Problem ▸ Restate every line of the data word for word, except for the images.

(Aerial scene parsing data)
· · · ·

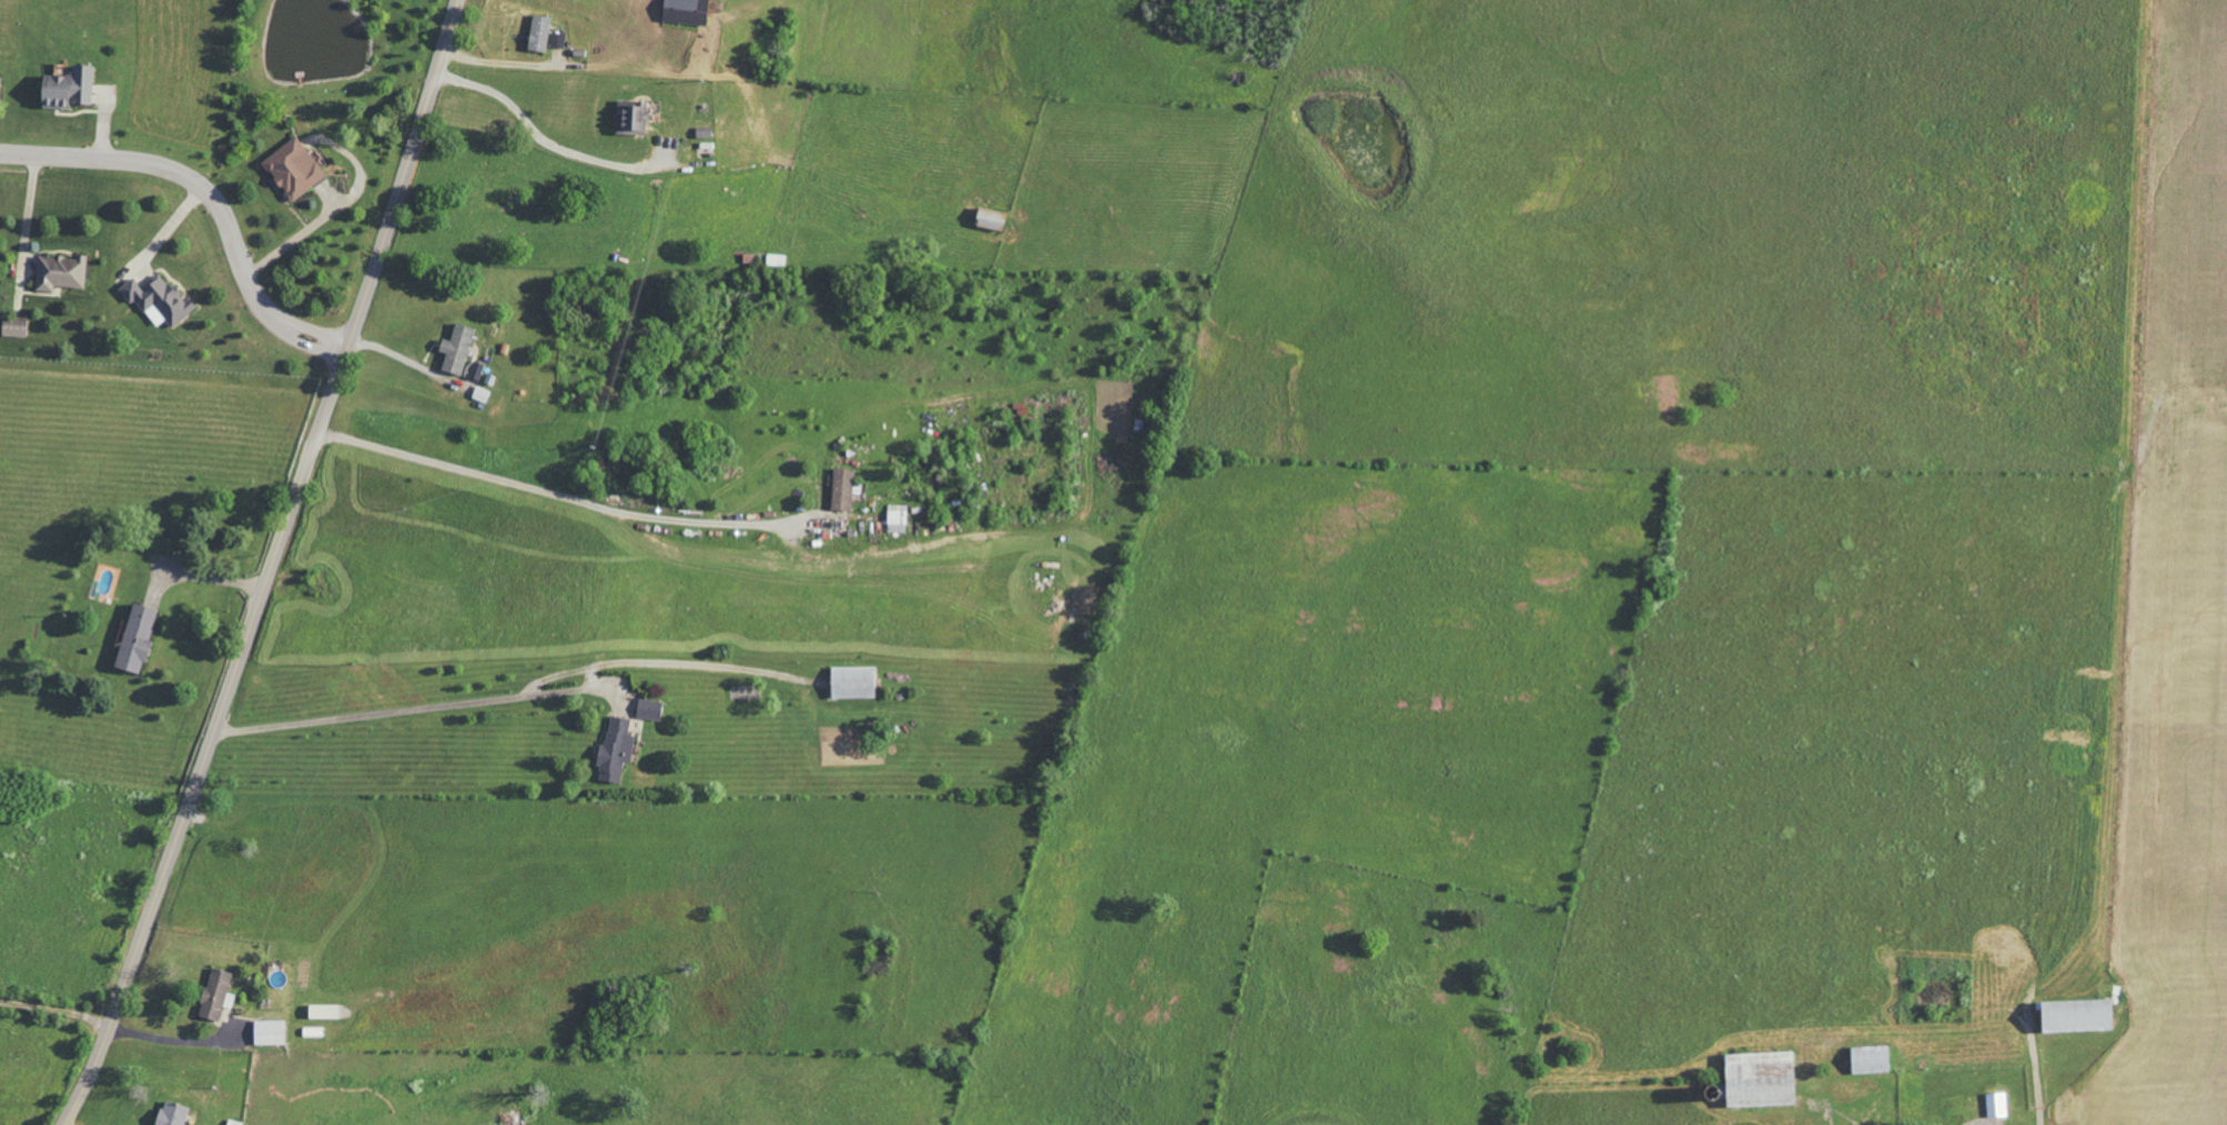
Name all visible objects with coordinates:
building: (683, 11)
building: (537, 32)
building: (556, 40)
building: (64, 87)
building: (629, 117)
road: (540, 136)
building: (292, 168)
road: (211, 194)
road: (325, 218)
building: (988, 218)
building: (58, 272)
building: (156, 300)
building: (12, 326)
building: (454, 349)
building: (841, 489)
road: (556, 495)
building: (896, 518)
road: (272, 566)
building: (134, 638)
building: (850, 682)
road: (567, 690)
road: (517, 696)
building: (647, 709)
building: (613, 750)
building: (214, 995)
building: (2118, 998)
building: (320, 1011)
building: (2073, 1016)
building: (267, 1032)
road: (176, 1043)
building: (1868, 1060)
building: (1756, 1079)
road: (2039, 1082)
building: (1994, 1105)
building: (169, 1114)

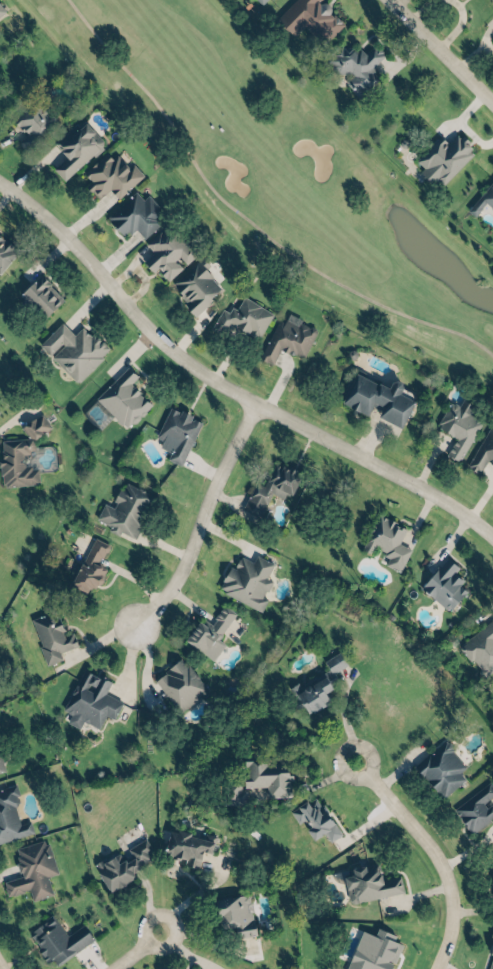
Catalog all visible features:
building: (492, 0)
building: (259, 1)
building: (1, 8)
building: (308, 18)
building: (492, 34)
road: (445, 45)
building: (355, 66)
building: (31, 123)
building: (75, 148)
building: (441, 160)
building: (109, 175)
building: (484, 199)
building: (135, 215)
road: (243, 224)
building: (5, 250)
building: (166, 252)
building: (195, 285)
building: (41, 296)
building: (242, 318)
building: (286, 338)
building: (67, 351)
road: (226, 380)
building: (121, 398)
building: (377, 398)
building: (456, 426)
building: (175, 433)
building: (482, 451)
building: (22, 452)
building: (269, 487)
building: (126, 510)
road: (203, 516)
building: (385, 541)
building: (89, 566)
building: (242, 583)
building: (443, 585)
building: (208, 630)
building: (50, 636)
building: (480, 648)
building: (332, 663)
building: (178, 684)
building: (311, 692)
building: (88, 700)
building: (1, 764)
building: (439, 768)
building: (265, 775)
building: (230, 794)
building: (475, 807)
building: (9, 816)
building: (314, 820)
building: (186, 846)
road: (438, 852)
building: (129, 866)
building: (30, 870)
building: (369, 883)
building: (492, 883)
building: (235, 914)
building: (57, 939)
road: (137, 950)
road: (6, 958)
building: (490, 959)
building: (197, 968)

· · · ·

Written response ▸
Name all visible objects with coordinates:
building: (683, 11)
building: (537, 32)
building: (556, 40)
building: (64, 87)
building: (629, 117)
road: (540, 136)
building: (292, 168)
road: (211, 194)
road: (325, 218)
building: (988, 218)
building: (58, 272)
building: (156, 300)
building: (12, 326)
building: (454, 349)
building: (841, 489)
road: (556, 495)
building: (896, 518)
road: (272, 566)
building: (134, 638)
building: (850, 682)
road: (567, 690)
road: (517, 696)
building: (647, 709)
building: (613, 750)
building: (214, 995)
building: (2118, 998)
building: (320, 1011)
building: (2073, 1016)
building: (267, 1032)
road: (176, 1043)
building: (1868, 1060)
building: (1756, 1079)
road: (2039, 1082)
building: (1994, 1105)
building: (169, 1114)

Catalog all visible features:
building: (492, 0)
building: (259, 1)
building: (1, 8)
building: (308, 18)
building: (492, 34)
road: (445, 45)
building: (355, 66)
building: (31, 123)
building: (75, 148)
building: (441, 160)
building: (109, 175)
building: (484, 199)
building: (135, 215)
road: (243, 224)
building: (5, 250)
building: (166, 252)
building: (195, 285)
building: (41, 296)
building: (242, 318)
building: (286, 338)
building: (67, 351)
road: (226, 380)
building: (121, 398)
building: (377, 398)
building: (456, 426)
building: (175, 433)
building: (482, 451)
building: (22, 452)
building: (269, 487)
building: (126, 510)
road: (203, 516)
building: (385, 541)
building: (89, 566)
building: (242, 583)
building: (443, 585)
building: (208, 630)
building: (50, 636)
building: (480, 648)
building: (332, 663)
building: (178, 684)
building: (311, 692)
building: (88, 700)
building: (1, 764)
building: (439, 768)
building: (265, 775)
building: (230, 794)
building: (475, 807)
building: (9, 816)
building: (314, 820)
building: (186, 846)
road: (438, 852)
building: (129, 866)
building: (30, 870)
building: (369, 883)
building: (492, 883)
building: (235, 914)
building: (57, 939)
road: (137, 950)
road: (6, 958)
building: (490, 959)
building: (197, 968)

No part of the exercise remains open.